◆ **Task to complete**
Once you find the line below that has "yellow triangle: (102, 170)", output it and every line after it exactly, stopping after the line that has "red semicircle: (73, 126)", with no pictures.

[Stored entries]
[Start of Attachment]

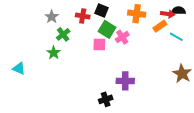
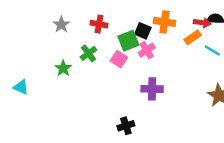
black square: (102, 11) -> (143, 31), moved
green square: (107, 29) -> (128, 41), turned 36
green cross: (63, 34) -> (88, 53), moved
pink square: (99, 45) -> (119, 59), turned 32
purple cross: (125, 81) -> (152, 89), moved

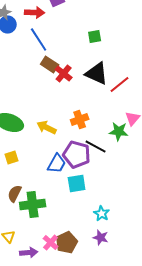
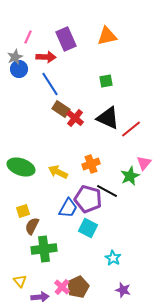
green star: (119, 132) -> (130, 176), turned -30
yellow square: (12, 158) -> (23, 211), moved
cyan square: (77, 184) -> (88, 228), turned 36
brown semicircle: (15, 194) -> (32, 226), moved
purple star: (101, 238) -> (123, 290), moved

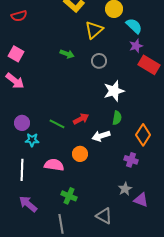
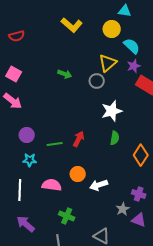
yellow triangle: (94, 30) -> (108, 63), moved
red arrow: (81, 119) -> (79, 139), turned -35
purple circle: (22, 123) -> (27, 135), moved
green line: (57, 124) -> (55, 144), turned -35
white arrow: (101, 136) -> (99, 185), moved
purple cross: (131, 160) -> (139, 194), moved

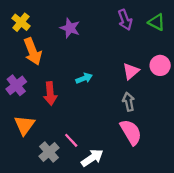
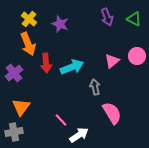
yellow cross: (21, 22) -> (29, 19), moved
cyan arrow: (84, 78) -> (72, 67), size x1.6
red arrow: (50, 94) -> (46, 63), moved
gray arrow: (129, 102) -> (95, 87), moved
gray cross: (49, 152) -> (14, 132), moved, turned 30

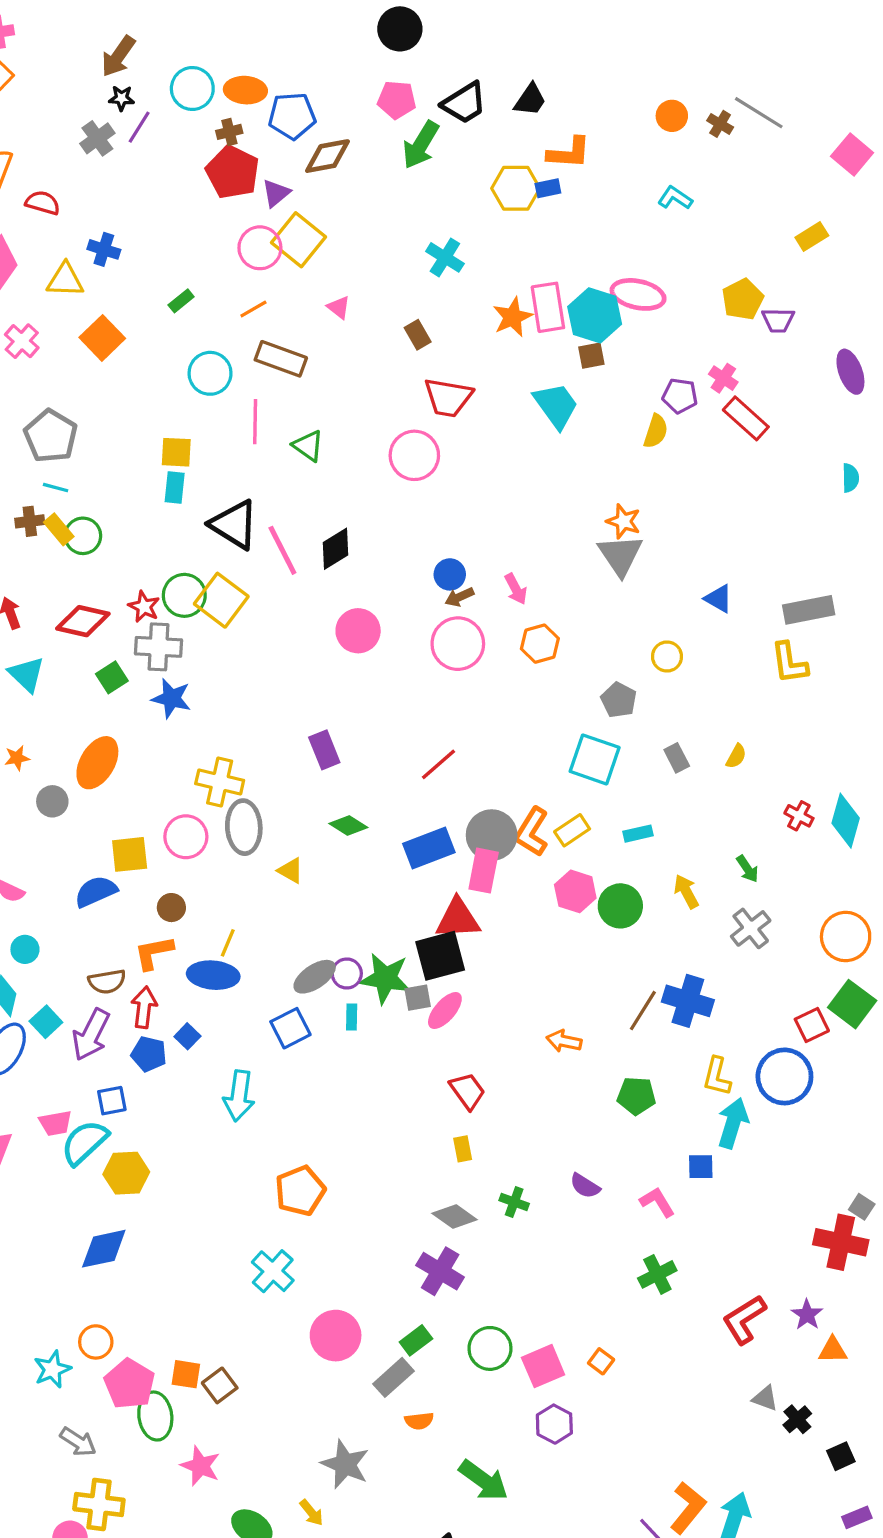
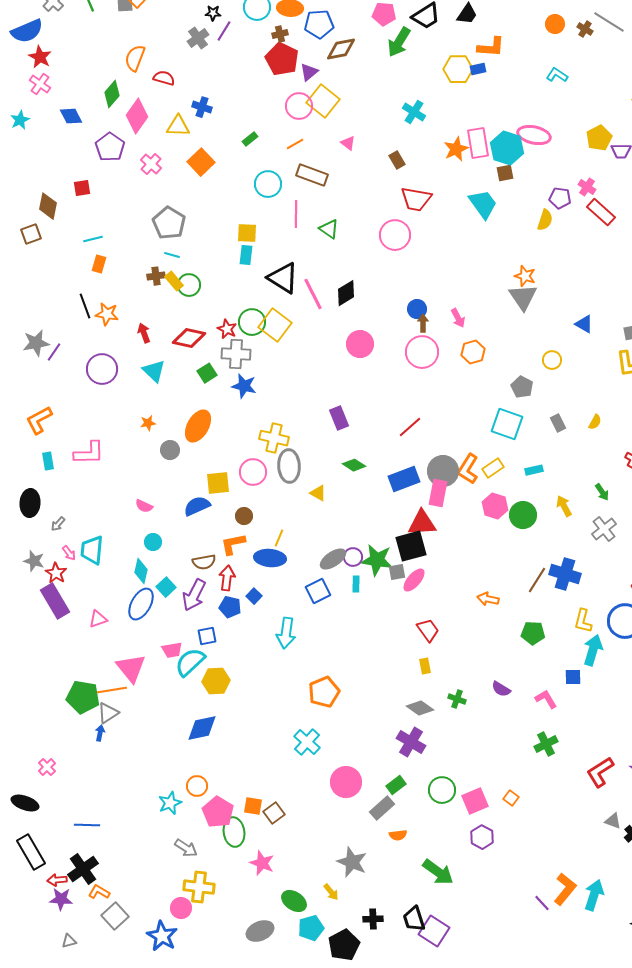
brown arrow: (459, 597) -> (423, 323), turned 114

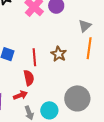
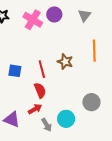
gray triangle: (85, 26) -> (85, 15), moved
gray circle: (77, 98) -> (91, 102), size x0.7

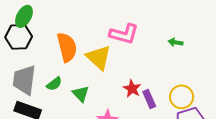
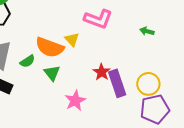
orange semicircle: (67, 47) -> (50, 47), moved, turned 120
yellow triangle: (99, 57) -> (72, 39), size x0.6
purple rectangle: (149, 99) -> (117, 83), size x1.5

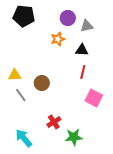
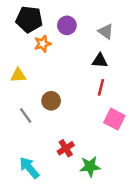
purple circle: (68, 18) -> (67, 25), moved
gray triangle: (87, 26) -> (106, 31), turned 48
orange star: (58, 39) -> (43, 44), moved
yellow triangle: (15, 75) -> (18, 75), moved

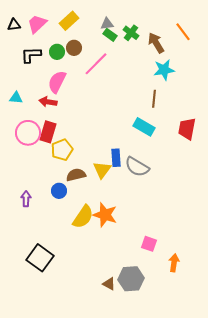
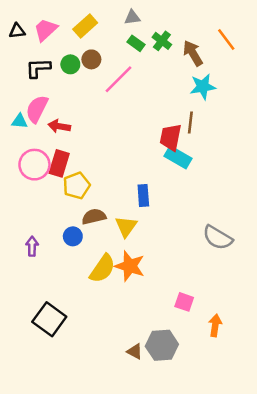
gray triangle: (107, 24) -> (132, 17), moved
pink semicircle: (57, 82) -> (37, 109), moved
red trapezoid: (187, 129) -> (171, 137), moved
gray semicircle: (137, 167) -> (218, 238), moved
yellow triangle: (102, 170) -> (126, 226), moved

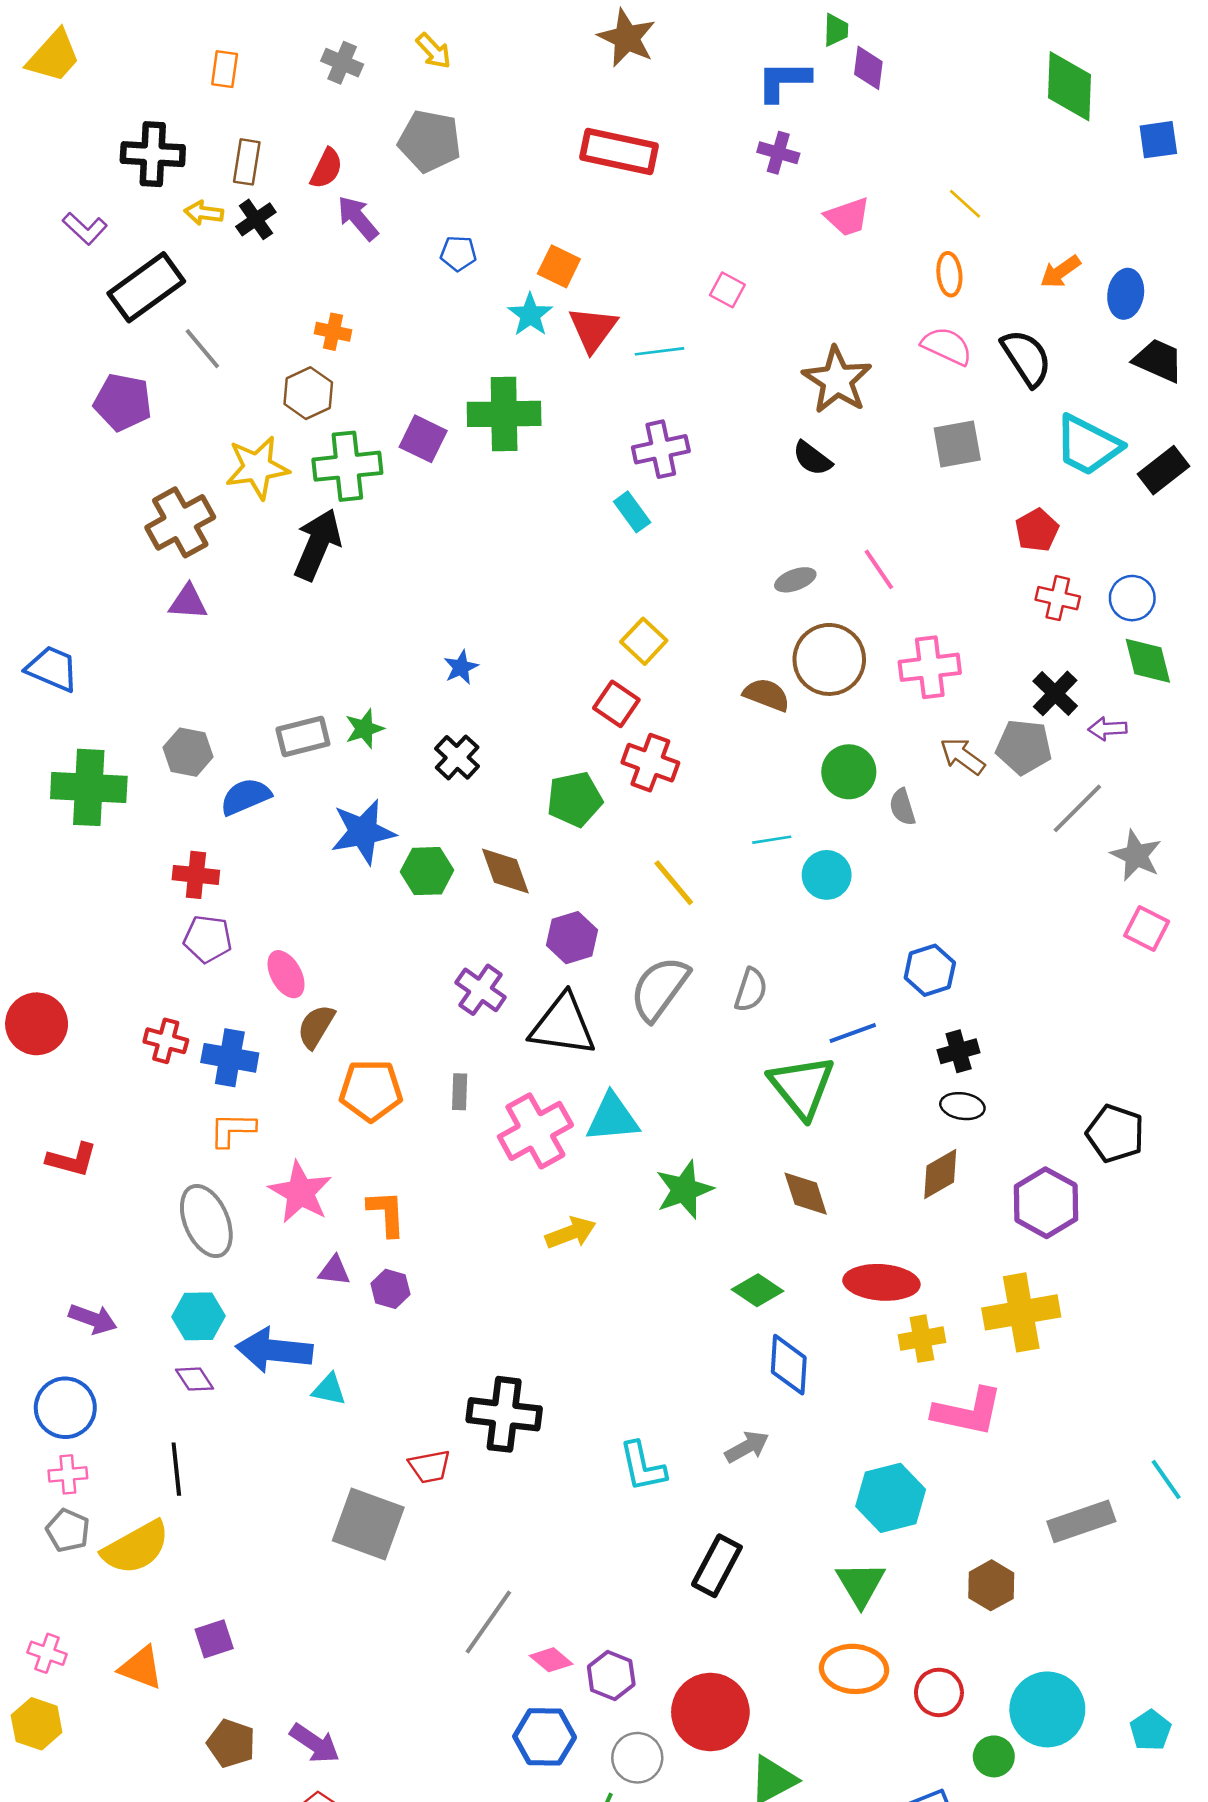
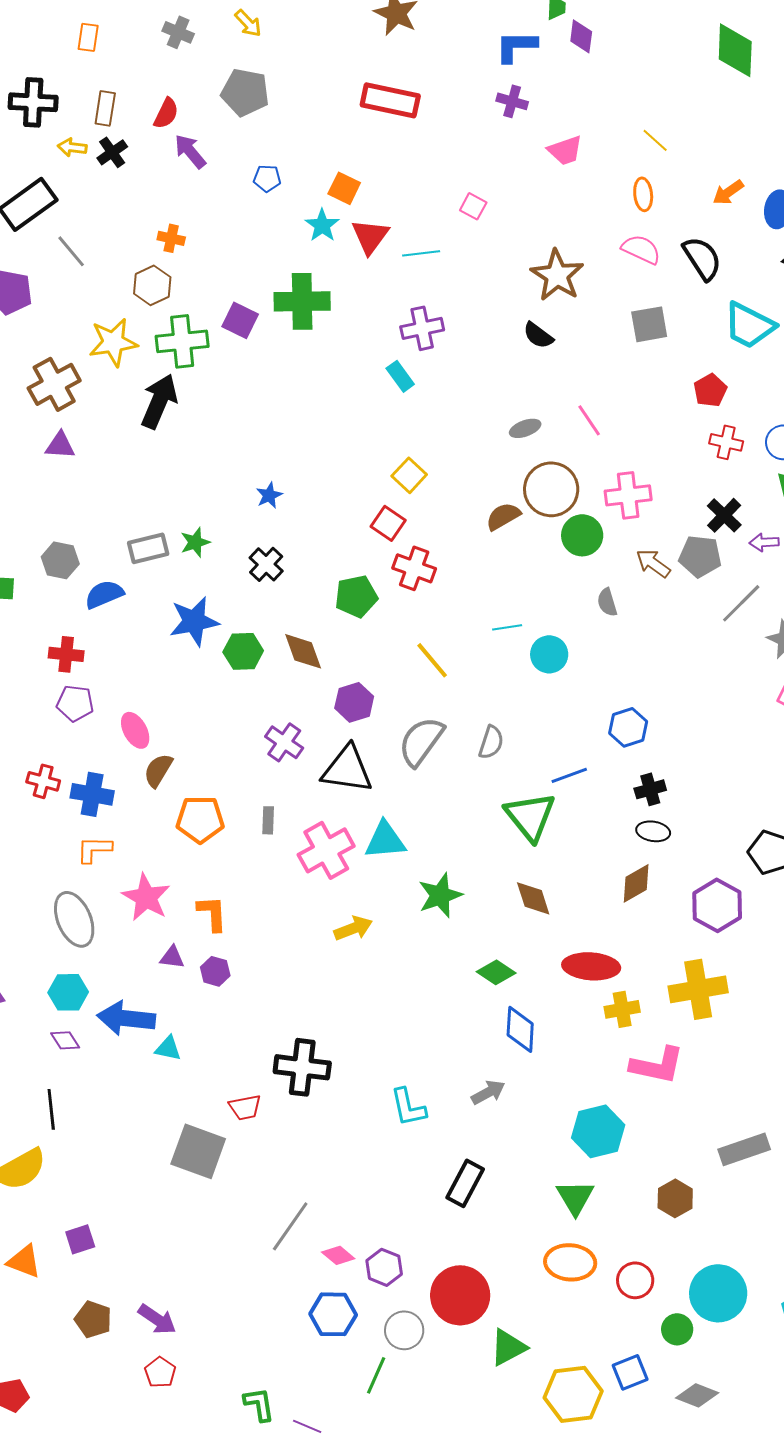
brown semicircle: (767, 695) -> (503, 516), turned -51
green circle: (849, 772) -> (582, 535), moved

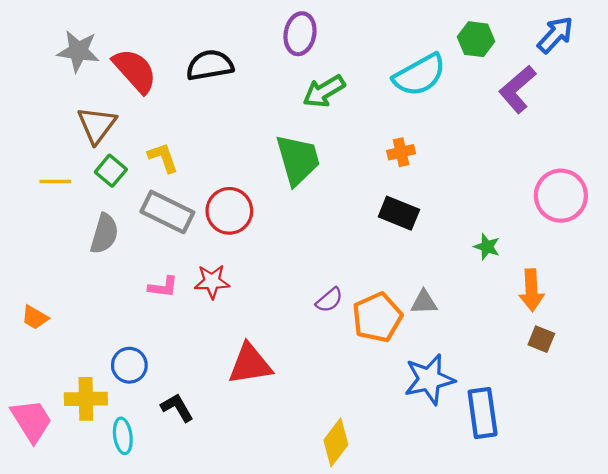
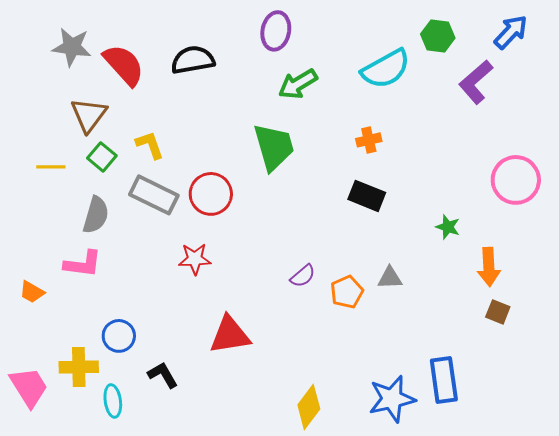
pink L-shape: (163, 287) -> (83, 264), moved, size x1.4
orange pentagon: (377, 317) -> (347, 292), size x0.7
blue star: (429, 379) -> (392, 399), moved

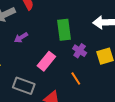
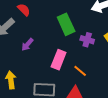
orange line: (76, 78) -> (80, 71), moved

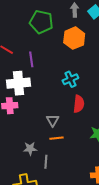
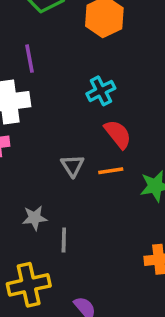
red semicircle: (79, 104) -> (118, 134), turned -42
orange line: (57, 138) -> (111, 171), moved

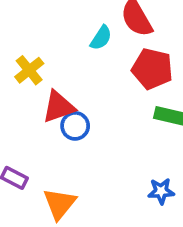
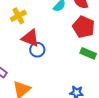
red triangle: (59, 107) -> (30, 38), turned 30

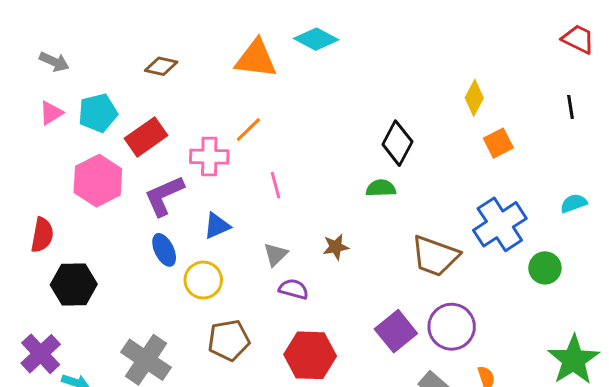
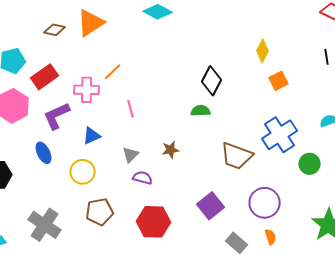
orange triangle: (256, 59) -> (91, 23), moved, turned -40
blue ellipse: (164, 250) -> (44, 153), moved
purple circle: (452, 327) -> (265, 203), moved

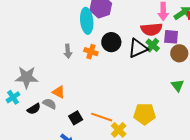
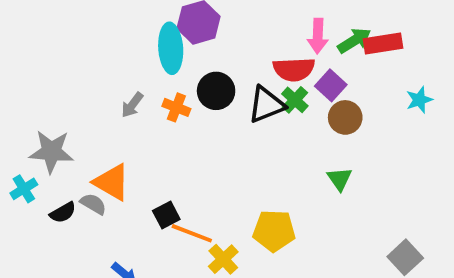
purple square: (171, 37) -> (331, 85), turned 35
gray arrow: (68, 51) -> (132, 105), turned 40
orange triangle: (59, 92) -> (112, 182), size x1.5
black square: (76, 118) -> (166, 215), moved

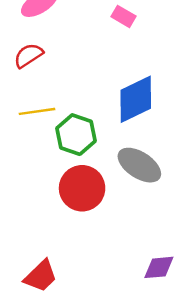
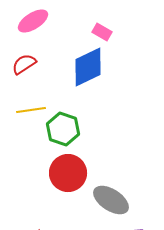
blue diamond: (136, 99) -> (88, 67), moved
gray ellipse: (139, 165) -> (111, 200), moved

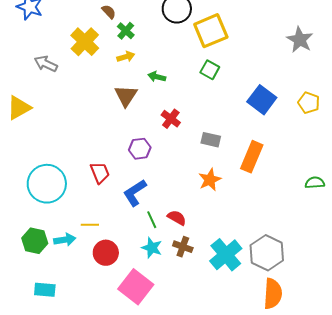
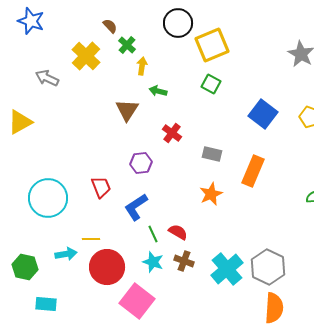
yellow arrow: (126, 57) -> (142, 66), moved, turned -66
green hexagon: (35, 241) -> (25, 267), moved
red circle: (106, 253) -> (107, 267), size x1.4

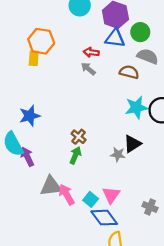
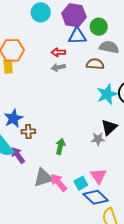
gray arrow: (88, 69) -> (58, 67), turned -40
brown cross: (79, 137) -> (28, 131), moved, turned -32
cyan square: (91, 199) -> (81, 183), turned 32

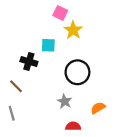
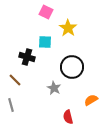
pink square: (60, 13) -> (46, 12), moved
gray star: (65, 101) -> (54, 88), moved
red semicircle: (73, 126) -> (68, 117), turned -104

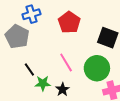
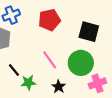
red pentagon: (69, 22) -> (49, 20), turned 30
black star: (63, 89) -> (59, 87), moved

[End of Attachment]

◆ **Solution to this task**
yellow triangle: (102, 170) -> (126, 226), moved

brown semicircle: (767, 695) -> (503, 516), turned -51
green circle: (849, 772) -> (582, 535), moved

pink L-shape: (163, 287) -> (83, 264), moved, size x1.4
orange pentagon: (377, 317) -> (347, 292), size x0.7
blue star: (429, 379) -> (392, 399), moved

orange line: (76, 78) -> (80, 71), moved

red semicircle: (79, 104) -> (118, 134), turned -42
orange line: (57, 138) -> (111, 171), moved

red triangle: (59, 107) -> (30, 38), turned 30

orange triangle: (256, 59) -> (91, 23), moved, turned -40
blue ellipse: (164, 250) -> (44, 153), moved
purple circle: (452, 327) -> (265, 203), moved

purple square: (171, 37) -> (331, 85), turned 35
gray arrow: (68, 51) -> (132, 105), turned 40
orange triangle: (59, 92) -> (112, 182), size x1.5
black square: (76, 118) -> (166, 215), moved

blue diamond: (136, 99) -> (88, 67), moved
gray ellipse: (139, 165) -> (111, 200), moved

yellow arrow: (126, 57) -> (142, 66), moved, turned -66
green hexagon: (35, 241) -> (25, 267), moved
red circle: (106, 253) -> (107, 267), size x1.4

gray arrow: (88, 69) -> (58, 67), turned -40
brown cross: (79, 137) -> (28, 131), moved, turned -32
cyan square: (91, 199) -> (81, 183), turned 32

pink square: (60, 13) -> (46, 12), moved
gray star: (65, 101) -> (54, 88), moved
red semicircle: (73, 126) -> (68, 117), turned -104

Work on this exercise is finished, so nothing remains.